→ **The data**:

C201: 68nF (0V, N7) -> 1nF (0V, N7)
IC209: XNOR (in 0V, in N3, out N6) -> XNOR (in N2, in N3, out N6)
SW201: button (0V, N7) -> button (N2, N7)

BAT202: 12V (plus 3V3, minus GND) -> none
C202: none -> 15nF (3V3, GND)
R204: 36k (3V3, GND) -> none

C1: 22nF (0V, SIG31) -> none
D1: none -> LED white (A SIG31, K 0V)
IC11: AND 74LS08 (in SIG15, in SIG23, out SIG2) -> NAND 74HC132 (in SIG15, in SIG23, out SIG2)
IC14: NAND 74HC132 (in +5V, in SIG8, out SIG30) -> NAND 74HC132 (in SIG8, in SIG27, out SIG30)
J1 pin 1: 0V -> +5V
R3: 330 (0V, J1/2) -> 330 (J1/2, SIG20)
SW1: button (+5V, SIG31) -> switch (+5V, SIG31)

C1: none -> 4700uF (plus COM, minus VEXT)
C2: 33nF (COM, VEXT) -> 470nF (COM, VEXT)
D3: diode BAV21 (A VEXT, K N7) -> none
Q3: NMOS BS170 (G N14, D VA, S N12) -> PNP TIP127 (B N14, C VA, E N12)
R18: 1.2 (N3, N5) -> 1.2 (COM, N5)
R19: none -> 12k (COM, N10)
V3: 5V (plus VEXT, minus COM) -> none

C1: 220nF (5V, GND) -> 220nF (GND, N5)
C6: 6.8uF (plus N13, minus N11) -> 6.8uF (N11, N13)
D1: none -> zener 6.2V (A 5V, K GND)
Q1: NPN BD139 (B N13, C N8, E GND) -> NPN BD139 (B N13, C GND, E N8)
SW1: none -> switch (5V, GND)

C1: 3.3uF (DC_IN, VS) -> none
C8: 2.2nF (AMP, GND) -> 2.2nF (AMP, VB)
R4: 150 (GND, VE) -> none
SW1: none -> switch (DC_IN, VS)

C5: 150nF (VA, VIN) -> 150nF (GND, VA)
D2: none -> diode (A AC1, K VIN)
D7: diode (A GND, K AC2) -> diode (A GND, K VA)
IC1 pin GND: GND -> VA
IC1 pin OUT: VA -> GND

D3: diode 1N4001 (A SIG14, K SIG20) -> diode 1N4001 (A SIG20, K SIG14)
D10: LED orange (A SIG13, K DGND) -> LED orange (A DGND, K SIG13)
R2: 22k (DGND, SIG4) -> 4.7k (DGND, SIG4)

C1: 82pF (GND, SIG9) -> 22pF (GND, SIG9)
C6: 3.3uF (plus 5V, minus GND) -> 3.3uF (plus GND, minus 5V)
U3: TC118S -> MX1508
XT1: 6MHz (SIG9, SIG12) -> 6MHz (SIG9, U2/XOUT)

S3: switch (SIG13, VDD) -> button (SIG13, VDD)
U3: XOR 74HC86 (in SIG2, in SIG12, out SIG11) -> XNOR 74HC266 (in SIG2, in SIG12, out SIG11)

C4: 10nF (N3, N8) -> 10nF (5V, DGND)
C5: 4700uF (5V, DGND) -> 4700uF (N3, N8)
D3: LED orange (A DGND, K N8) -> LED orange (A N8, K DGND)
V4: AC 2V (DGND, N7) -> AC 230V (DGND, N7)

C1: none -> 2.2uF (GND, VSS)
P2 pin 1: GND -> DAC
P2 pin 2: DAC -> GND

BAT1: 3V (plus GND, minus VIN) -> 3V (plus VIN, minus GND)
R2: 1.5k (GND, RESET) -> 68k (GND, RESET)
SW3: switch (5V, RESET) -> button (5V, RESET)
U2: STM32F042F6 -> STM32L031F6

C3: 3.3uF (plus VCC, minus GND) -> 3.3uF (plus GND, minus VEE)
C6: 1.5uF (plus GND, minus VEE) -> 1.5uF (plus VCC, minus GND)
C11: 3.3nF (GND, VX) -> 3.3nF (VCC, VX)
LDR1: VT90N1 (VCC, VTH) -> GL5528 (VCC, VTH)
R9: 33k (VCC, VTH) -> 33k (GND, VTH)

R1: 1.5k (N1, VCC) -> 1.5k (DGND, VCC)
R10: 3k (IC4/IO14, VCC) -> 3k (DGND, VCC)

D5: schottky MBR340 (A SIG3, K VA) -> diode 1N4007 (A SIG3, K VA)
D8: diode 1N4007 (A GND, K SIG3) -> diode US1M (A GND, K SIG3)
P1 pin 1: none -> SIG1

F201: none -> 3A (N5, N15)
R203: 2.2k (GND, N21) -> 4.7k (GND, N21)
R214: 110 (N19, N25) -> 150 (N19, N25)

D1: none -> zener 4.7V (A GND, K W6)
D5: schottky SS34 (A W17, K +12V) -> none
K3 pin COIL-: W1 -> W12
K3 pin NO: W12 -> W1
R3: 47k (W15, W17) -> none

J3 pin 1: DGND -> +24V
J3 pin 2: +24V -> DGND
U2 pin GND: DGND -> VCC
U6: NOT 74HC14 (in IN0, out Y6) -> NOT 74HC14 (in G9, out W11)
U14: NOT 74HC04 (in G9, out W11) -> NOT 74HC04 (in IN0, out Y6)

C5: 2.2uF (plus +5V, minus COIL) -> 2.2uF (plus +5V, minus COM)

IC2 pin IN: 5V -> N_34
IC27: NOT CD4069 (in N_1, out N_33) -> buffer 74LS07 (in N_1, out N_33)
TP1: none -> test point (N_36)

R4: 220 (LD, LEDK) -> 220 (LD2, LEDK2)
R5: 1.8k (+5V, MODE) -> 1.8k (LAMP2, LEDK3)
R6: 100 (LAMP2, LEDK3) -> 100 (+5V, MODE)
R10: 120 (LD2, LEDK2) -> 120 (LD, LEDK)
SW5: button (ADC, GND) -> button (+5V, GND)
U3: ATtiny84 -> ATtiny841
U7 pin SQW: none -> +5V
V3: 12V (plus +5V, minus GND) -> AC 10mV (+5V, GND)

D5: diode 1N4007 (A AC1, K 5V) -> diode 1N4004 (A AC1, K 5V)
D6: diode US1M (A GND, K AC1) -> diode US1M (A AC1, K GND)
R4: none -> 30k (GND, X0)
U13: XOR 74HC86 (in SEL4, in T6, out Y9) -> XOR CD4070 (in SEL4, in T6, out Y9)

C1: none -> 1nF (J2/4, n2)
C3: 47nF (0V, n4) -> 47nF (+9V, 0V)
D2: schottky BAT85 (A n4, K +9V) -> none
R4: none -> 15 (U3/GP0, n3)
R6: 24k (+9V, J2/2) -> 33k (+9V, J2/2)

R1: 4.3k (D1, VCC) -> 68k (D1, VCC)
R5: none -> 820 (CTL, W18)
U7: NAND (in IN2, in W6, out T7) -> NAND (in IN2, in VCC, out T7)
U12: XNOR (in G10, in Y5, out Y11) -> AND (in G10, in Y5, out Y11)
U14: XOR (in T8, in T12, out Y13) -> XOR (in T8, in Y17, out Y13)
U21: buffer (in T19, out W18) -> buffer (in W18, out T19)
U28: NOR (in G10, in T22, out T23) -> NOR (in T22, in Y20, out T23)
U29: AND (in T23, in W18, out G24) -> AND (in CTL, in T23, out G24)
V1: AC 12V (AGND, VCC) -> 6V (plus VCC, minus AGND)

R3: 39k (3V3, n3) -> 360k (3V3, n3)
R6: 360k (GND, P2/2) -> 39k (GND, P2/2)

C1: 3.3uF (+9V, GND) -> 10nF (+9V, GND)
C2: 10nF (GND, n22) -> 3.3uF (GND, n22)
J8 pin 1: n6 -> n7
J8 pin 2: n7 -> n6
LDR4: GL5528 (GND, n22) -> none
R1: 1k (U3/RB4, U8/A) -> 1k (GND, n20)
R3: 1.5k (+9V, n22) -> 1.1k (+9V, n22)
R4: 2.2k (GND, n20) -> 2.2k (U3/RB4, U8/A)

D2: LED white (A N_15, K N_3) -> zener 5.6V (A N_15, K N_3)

→ **Prompt**: Output exactly one stretch of the listing: from the line containing "D6: diode US1M" through the line containing "U28: NOR (in", both end lines included.

→ **Output for this task**:
D6: diode US1M (A GND, K AC1) -> diode US1M (A AC1, K GND)
R4: none -> 30k (GND, X0)
U13: XOR 74HC86 (in SEL4, in T6, out Y9) -> XOR CD4070 (in SEL4, in T6, out Y9)

C1: none -> 1nF (J2/4, n2)
C3: 47nF (0V, n4) -> 47nF (+9V, 0V)
D2: schottky BAT85 (A n4, K +9V) -> none
R4: none -> 15 (U3/GP0, n3)
R6: 24k (+9V, J2/2) -> 33k (+9V, J2/2)

R1: 4.3k (D1, VCC) -> 68k (D1, VCC)
R5: none -> 820 (CTL, W18)
U7: NAND (in IN2, in W6, out T7) -> NAND (in IN2, in VCC, out T7)
U12: XNOR (in G10, in Y5, out Y11) -> AND (in G10, in Y5, out Y11)
U14: XOR (in T8, in T12, out Y13) -> XOR (in T8, in Y17, out Y13)
U21: buffer (in T19, out W18) -> buffer (in W18, out T19)
U28: NOR (in G10, in T22, out T23) -> NOR (in T22, in Y20, out T23)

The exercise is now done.